■ **Assignment**:
Reproduce nothing beyond the line containing "turquoise truck: [59,314,150,381]". From the first line of the data below down to it, copy each line exactly, without the pictures.

■ **Input material**:

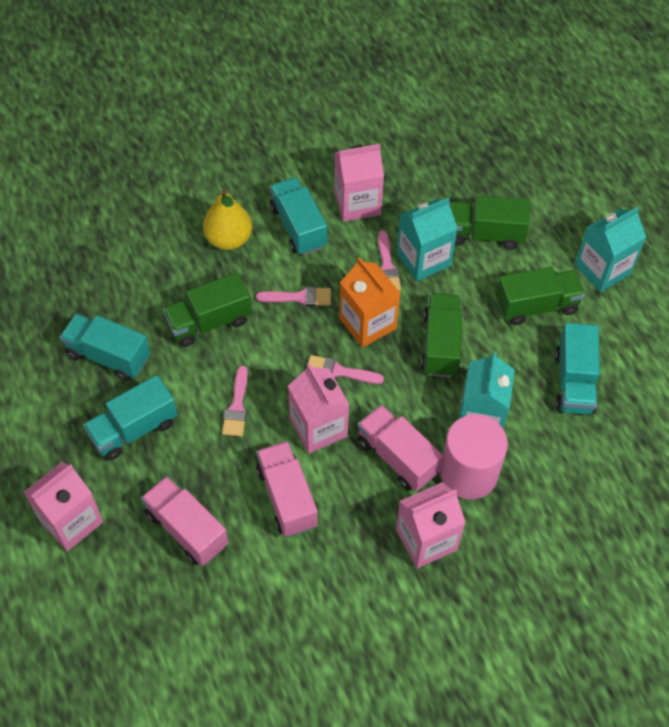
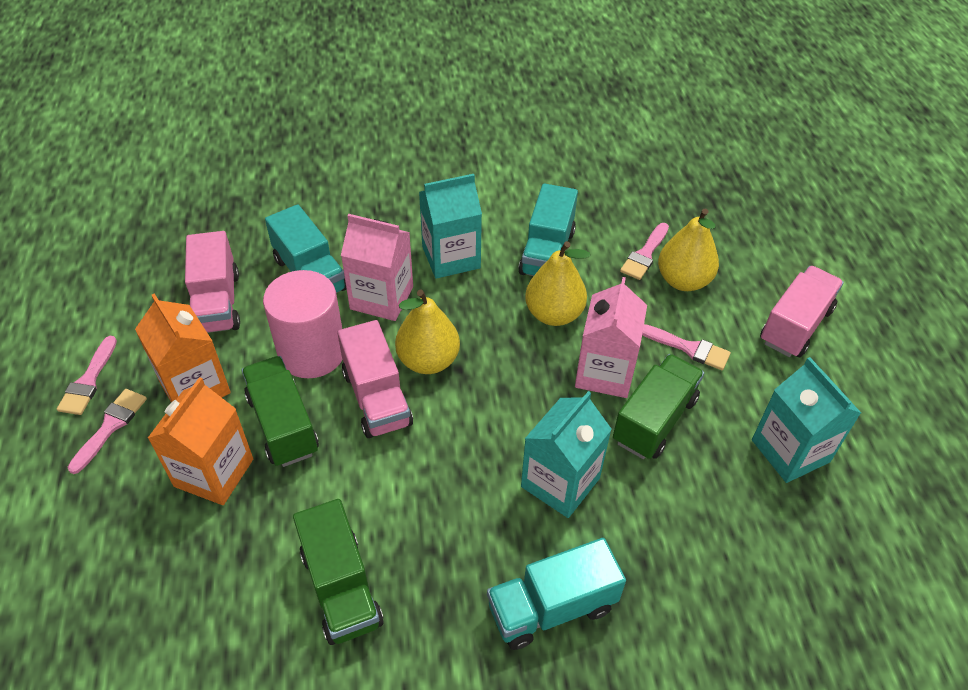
green truck: [163,273,252,347] [421,293,463,377] [449,196,530,250] [496,267,585,325] = 4 -> [242,356,319,467] [293,499,384,645] [613,354,704,459] = 3
orange carton: [340,257,400,348] = 1 -> [135,293,231,402] [148,377,253,505] = 2
pink carton: [24,462,104,551] [288,363,350,454] [334,144,384,222] [396,482,466,569] = 4 -> [341,214,413,321] [575,277,647,398] = 2
turquoise truck: [59,314,150,381] [83,375,177,461] [270,177,327,255] [555,323,600,415] = 4 -> [265,204,346,293] [487,538,626,650] [519,183,578,276] = 3
yellow pear: [203,189,252,250] = 1 -> [395,289,460,374] [525,241,590,326] [658,209,719,291] = 3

■ **Response to this exercise**:
green truck: [163,273,252,347] [421,293,463,377] [449,196,530,250] [496,267,585,325] = 4 -> [242,356,319,467] [293,499,384,645] [613,354,704,459] = 3
orange carton: [340,257,400,348] = 1 -> [135,293,231,402] [148,377,253,505] = 2
pink carton: [24,462,104,551] [288,363,350,454] [334,144,384,222] [396,482,466,569] = 4 -> [341,214,413,321] [575,277,647,398] = 2
turquoise truck: [59,314,150,381] [83,375,177,461] [270,177,327,255] [555,323,600,415] = 4 -> [265,204,346,293] [487,538,626,650] [519,183,578,276] = 3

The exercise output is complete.